# Data supplied
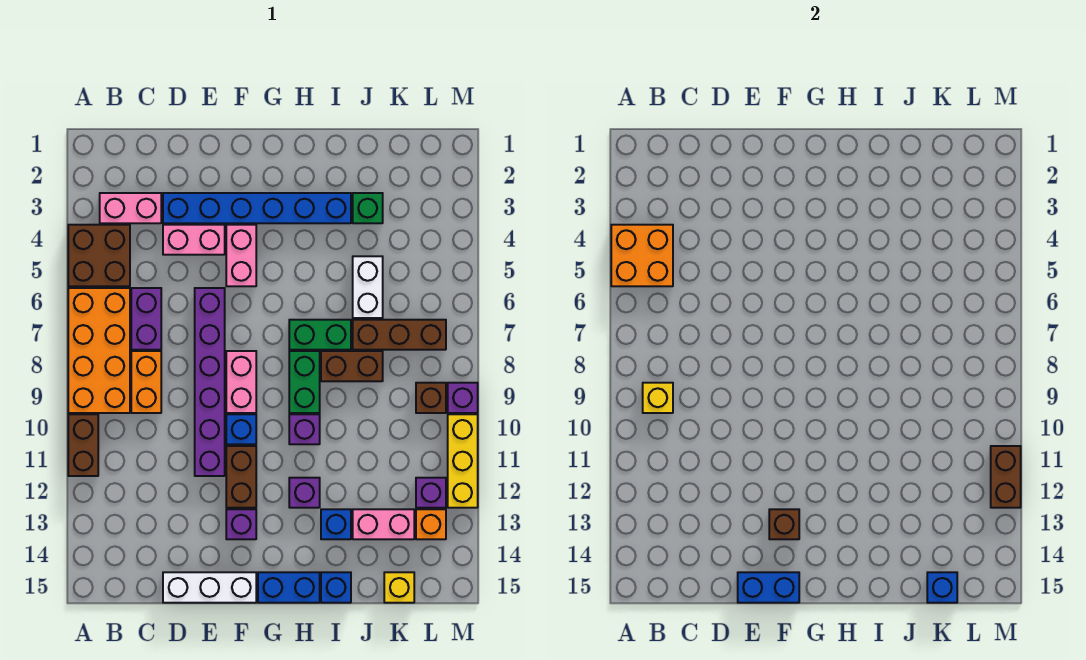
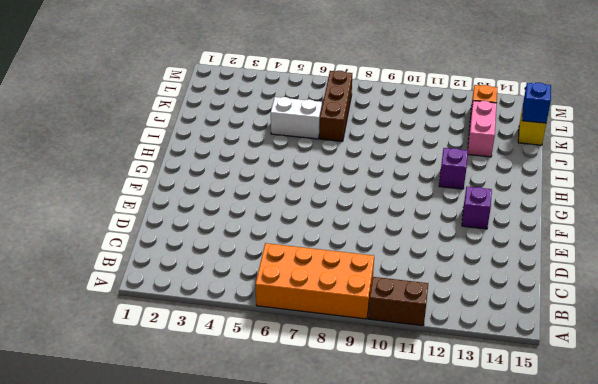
none -> brown brick A4:B5 level 1
none -> pink brick B3:C3 level 1
none -> purple brick C6:C7 level 1
none -> orange brick C8:C9 level 1

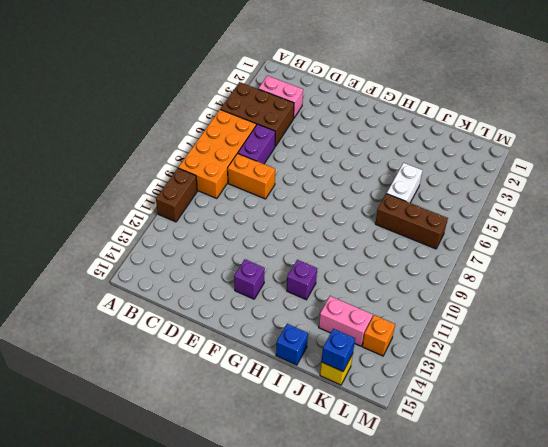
brown brick A4:C5 level 1 -> brown brick A4:B5 level 1
orange brick C8:D8 level 1 -> orange brick C8:C9 level 1
none -> blue brick D3:I3 level 1
none -> pink brick D4:E4 level 1
none -> white brick D15:F15 level 1
none -> purple brick E6:E11 level 1

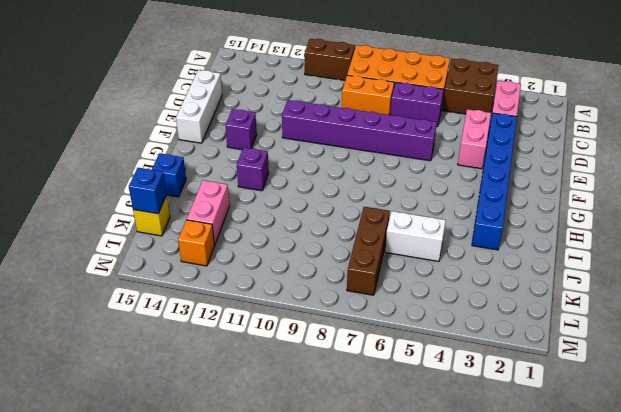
none -> pink brick F4:F5 level 1
none -> pink brick F8:F9 level 1
none -> blue brick F10 level 1
none -> brown brick F11:F12 level 1

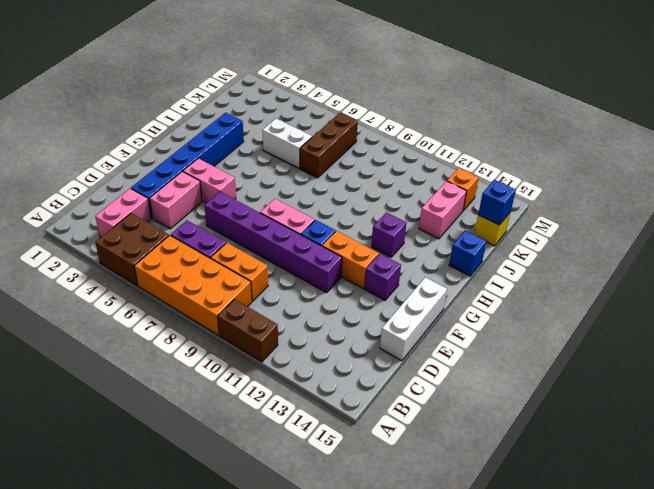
orange brick F11:F12 level 1 -> brown brick F11:F12 level 1
none -> blue brick G15:H15 level 1
none -> green brick H7:I7 level 1
none -> green brick H8:H9 level 1
none -> purple brick H10 level 1

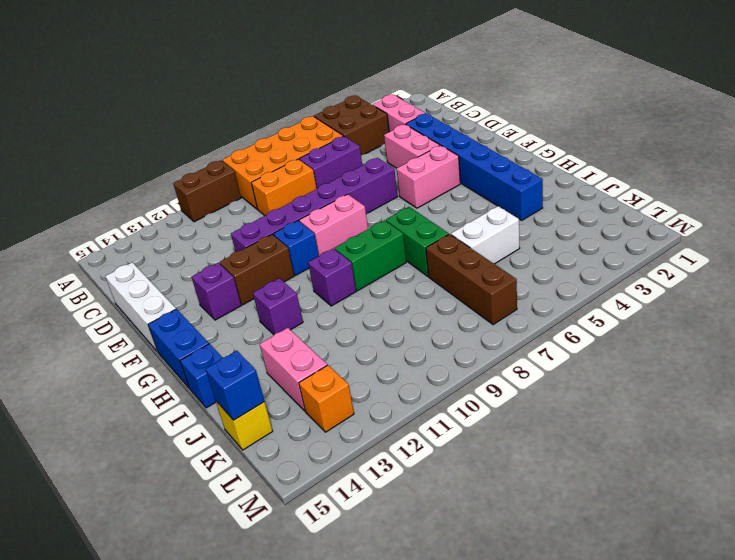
none -> brown brick I8:J8 level 1
none -> blue brick I13 level 1
none -> green brick J3 level 1
none -> brown brick L9 level 1

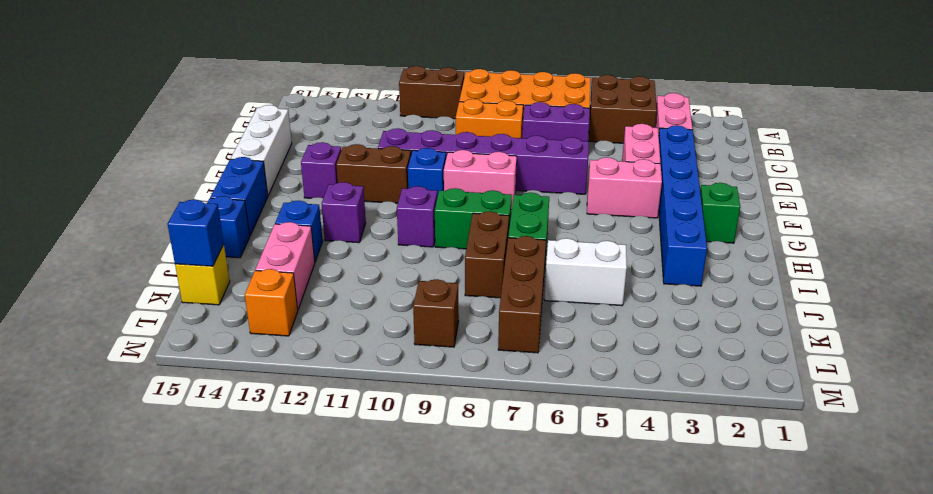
green brick G2 level 1 -> green brick J3 level 1
none -> purple brick L12 level 1
none -> purple brick M9 level 1
none -> yellow brick M10:M12 level 1
none -> orange brick A4:B5 level 2

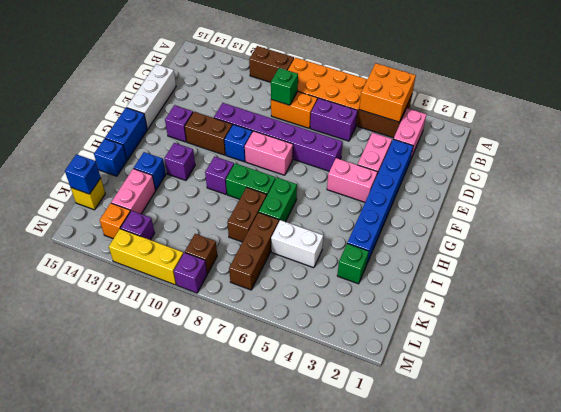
green brick C9 level 2 -> none
none -> yellow brick B9 level 2
none -> blue brick E15:F15 level 2
none -> brown brick F13 level 2
none -> brown brick M11:M12 level 2

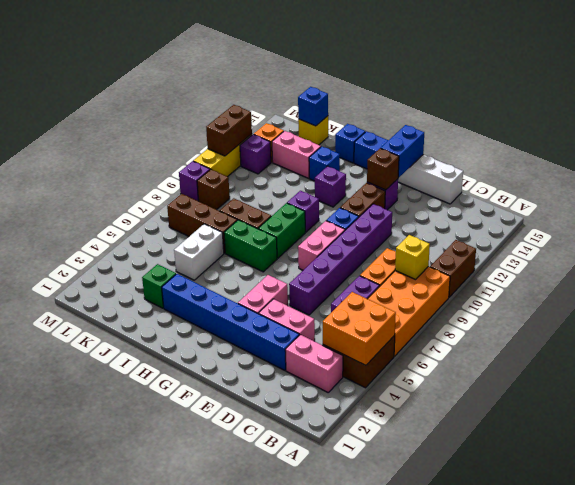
blue brick F14:F15 level 2 -> blue brick E15:F15 level 2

# Task prompt
Lines containing the word "green": copy each of them from the material.

# Task solution
none -> green brick H7:I7 level 1
none -> green brick H8:H9 level 1
none -> green brick J3 level 1
green brick G2 level 1 -> green brick J3 level 1
green brick C9 level 2 -> none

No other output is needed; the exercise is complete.